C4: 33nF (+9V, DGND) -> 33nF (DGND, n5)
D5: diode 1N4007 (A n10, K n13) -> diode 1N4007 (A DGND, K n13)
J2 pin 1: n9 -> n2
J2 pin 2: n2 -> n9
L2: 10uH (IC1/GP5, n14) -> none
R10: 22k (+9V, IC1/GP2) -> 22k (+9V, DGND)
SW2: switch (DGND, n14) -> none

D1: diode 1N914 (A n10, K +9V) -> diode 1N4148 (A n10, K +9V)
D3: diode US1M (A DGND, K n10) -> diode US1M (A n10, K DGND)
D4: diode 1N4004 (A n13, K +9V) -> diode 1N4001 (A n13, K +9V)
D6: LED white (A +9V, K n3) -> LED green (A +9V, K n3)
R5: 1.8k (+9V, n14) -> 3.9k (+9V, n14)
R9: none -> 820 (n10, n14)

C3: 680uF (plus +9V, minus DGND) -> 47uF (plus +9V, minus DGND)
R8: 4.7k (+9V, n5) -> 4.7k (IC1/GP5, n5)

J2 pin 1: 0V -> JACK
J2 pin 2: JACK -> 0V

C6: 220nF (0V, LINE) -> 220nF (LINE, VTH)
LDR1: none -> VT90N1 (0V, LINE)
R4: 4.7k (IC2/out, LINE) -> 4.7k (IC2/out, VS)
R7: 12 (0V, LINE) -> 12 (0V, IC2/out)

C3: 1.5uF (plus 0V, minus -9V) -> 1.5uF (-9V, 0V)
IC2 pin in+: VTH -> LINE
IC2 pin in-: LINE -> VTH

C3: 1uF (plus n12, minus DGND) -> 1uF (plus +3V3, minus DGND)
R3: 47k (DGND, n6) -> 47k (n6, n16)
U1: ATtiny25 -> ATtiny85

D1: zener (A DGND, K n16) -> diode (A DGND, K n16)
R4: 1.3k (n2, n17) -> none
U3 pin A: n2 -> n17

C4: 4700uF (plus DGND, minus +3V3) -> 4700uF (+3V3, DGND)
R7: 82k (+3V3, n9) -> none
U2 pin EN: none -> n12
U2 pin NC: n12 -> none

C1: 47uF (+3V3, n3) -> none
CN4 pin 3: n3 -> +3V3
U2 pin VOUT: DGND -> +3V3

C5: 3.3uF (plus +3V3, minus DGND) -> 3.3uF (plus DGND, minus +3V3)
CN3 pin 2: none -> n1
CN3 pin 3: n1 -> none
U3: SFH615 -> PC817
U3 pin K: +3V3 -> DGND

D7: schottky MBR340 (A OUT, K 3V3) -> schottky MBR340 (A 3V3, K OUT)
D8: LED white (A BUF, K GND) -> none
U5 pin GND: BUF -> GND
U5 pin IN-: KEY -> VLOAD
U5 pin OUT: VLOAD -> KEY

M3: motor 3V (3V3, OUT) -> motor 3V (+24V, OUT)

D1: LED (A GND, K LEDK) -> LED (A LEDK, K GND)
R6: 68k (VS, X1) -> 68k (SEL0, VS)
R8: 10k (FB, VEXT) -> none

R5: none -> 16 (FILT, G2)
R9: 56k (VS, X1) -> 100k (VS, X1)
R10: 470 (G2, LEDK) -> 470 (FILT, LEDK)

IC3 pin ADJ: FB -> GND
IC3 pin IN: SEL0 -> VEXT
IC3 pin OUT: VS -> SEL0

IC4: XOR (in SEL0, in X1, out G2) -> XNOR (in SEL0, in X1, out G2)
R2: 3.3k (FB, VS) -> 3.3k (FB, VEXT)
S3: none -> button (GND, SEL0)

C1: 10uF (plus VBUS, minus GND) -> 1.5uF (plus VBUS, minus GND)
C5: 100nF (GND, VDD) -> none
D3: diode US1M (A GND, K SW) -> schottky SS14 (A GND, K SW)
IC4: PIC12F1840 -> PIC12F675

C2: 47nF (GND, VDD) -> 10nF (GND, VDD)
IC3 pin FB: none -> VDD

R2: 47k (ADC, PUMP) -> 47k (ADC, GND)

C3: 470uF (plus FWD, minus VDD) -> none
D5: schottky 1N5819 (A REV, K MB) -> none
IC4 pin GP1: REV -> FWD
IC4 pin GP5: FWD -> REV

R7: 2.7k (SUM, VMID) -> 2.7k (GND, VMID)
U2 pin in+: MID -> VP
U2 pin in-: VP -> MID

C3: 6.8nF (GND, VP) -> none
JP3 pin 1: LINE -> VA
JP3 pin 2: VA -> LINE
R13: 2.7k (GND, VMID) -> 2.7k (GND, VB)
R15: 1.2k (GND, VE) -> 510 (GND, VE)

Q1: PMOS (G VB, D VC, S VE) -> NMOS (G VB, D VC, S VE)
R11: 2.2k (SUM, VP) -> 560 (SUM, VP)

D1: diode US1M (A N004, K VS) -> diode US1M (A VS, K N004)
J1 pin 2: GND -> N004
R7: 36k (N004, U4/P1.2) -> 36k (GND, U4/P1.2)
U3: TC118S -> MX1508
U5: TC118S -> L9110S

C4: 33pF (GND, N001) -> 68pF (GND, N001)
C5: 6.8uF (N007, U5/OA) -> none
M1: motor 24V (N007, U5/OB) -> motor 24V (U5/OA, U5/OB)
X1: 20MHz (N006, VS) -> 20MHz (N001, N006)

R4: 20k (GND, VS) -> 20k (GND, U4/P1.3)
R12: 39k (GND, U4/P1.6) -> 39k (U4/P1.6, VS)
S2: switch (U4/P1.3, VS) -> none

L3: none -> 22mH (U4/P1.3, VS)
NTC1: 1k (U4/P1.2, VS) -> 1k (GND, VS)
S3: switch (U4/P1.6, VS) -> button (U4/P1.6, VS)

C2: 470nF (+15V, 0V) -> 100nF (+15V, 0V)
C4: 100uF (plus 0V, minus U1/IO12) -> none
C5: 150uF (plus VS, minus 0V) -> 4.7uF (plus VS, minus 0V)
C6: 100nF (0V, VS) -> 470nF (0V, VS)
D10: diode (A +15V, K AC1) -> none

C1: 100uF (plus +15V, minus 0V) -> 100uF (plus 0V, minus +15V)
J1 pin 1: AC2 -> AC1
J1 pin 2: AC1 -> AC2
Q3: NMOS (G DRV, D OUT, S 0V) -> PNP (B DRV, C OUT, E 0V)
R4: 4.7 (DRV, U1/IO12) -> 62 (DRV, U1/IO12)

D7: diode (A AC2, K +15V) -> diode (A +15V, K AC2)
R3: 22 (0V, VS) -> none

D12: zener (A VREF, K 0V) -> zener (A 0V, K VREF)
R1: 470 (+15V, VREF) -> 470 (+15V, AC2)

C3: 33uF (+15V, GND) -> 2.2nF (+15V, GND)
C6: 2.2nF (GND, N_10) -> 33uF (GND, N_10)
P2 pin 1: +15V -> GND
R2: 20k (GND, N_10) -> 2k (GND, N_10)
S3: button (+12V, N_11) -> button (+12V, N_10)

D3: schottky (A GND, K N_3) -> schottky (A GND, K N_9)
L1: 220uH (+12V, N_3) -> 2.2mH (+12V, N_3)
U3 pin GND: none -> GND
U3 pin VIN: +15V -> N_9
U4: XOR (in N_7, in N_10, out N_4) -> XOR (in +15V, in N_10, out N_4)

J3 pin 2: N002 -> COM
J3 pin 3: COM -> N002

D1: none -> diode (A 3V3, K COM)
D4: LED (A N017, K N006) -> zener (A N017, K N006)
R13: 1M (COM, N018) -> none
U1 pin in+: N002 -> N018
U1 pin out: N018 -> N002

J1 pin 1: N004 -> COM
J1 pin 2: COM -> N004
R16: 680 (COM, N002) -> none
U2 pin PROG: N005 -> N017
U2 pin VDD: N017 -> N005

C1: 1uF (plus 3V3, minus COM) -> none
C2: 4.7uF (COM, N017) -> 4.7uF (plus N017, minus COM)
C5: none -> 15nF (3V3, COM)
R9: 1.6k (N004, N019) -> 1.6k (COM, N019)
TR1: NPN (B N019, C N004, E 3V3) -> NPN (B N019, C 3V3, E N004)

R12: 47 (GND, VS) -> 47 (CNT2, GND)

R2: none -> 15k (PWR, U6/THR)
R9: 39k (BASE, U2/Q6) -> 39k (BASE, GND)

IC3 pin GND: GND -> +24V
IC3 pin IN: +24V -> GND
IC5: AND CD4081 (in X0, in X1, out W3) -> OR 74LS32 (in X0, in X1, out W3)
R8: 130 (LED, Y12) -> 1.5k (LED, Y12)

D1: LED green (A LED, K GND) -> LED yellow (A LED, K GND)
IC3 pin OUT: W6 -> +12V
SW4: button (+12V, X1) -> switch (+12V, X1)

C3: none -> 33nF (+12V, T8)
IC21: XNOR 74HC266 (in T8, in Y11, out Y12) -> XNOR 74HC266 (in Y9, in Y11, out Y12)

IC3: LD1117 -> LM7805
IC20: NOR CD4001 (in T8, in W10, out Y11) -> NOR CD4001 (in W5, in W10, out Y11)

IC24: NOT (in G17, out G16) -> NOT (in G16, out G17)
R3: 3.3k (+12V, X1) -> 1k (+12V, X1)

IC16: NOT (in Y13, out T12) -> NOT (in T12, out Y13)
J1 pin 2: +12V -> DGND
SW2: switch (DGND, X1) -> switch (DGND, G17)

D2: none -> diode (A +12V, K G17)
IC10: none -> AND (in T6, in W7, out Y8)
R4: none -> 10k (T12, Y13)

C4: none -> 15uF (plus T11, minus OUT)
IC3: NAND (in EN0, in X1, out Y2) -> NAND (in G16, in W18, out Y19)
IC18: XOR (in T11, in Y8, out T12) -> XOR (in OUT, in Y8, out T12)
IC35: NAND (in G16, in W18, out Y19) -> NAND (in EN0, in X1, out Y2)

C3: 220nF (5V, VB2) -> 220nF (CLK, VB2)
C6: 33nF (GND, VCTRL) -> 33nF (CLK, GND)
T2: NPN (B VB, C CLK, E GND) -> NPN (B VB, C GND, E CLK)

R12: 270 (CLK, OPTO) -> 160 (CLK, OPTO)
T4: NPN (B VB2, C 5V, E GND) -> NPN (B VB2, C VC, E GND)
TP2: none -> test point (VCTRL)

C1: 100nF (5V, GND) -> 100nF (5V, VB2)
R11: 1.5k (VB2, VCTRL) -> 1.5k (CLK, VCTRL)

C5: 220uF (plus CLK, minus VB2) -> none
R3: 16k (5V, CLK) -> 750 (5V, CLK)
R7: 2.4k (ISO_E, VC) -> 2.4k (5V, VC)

+++

- [Required work]
From the entries above, return each line with the word "VREF" in it.

- [Result of this exercise]
D12: zener (A VREF, K 0V) -> zener (A 0V, K VREF)
R1: 470 (+15V, VREF) -> 470 (+15V, AC2)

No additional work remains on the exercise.